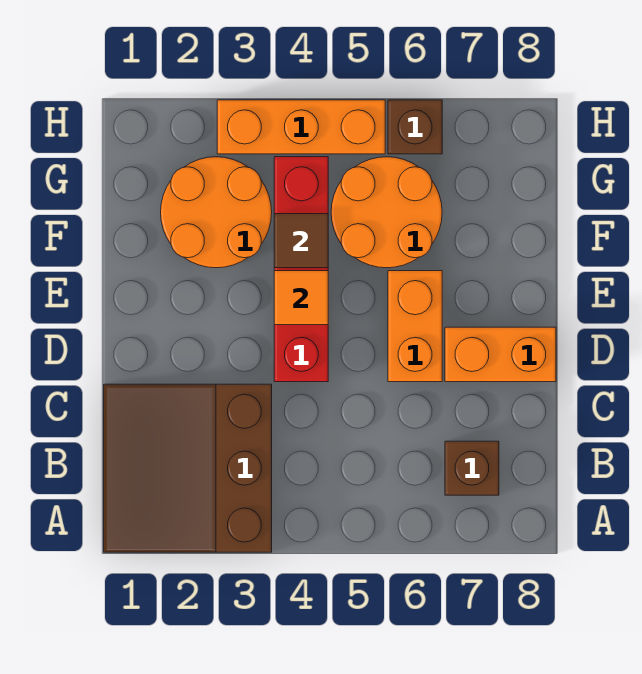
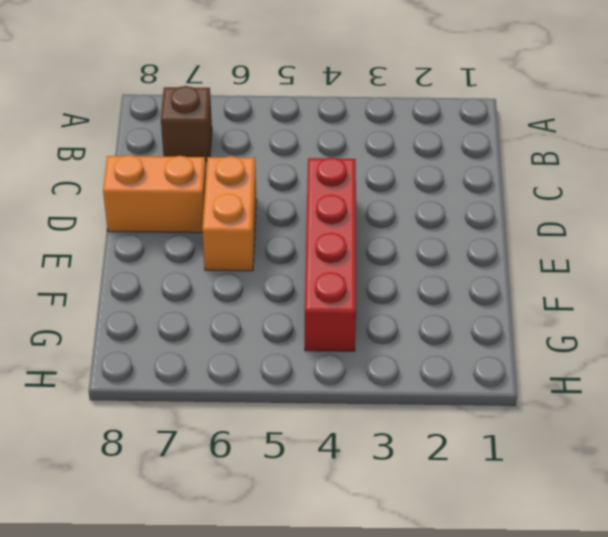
none -> brown slope A1:C3 level 1 top 3
none -> orange round brick F2:G3 level 1

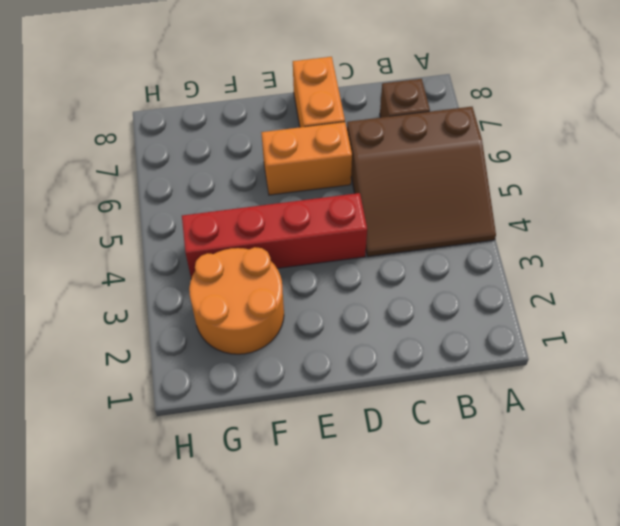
brown slope A4:C6 level 1 top 6 -> brown slope A1:C3 level 1 top 3
none -> orange round brick F5:G6 level 1
none -> orange brick H3:H5 level 1

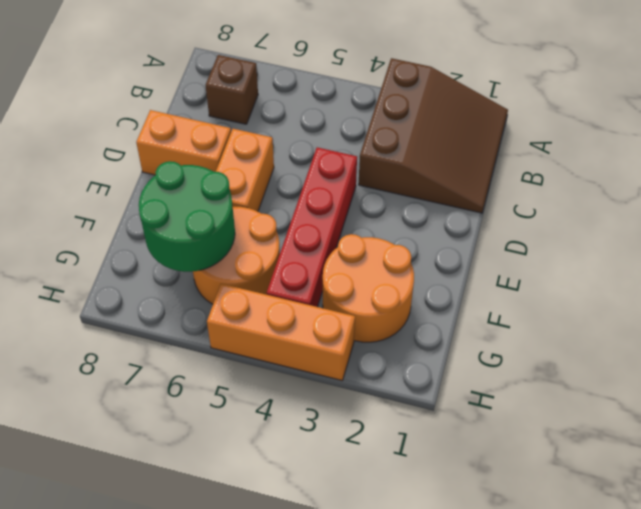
green round brick F6:G7 level 2 -> none
none -> brown brick H6 level 1
none -> orange tile E4 level 2

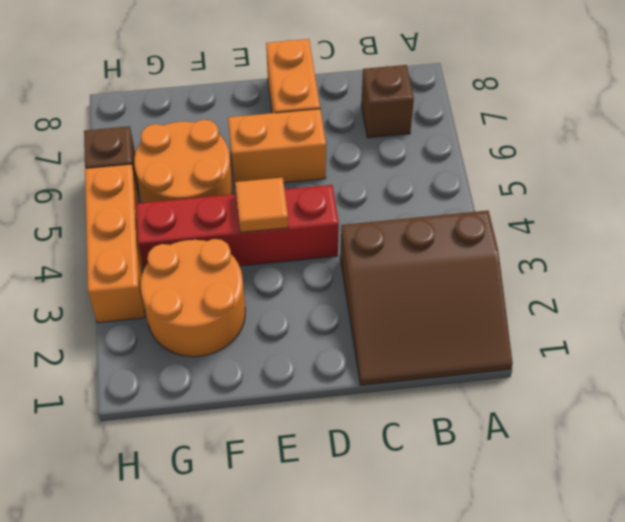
none -> brown tile F4 level 2

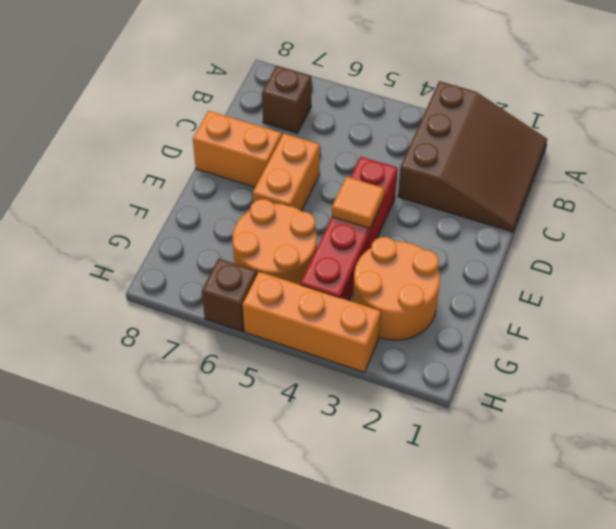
none -> brown tile F4 level 2

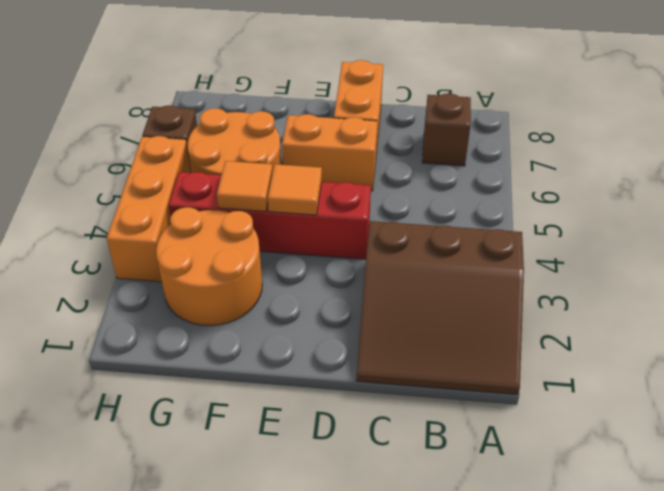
orange tile F4 level 2 -> brown tile F4 level 2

========

WHAT YOU ARE ASKED TO DO -
Could you set down the data exactly as given, minus its pictures?

OUTPUT -
none -> brown slope A1:C3 level 1 top 3
none -> orange round brick F2:G3 level 1

brown slope A4:C6 level 1 top 6 -> brown slope A1:C3 level 1 top 3
none -> orange round brick F5:G6 level 1
none -> orange brick H3:H5 level 1

green round brick F6:G7 level 2 -> none
none -> brown brick H6 level 1
none -> orange tile E4 level 2

none -> brown tile F4 level 2

none -> brown tile F4 level 2

orange tile F4 level 2 -> brown tile F4 level 2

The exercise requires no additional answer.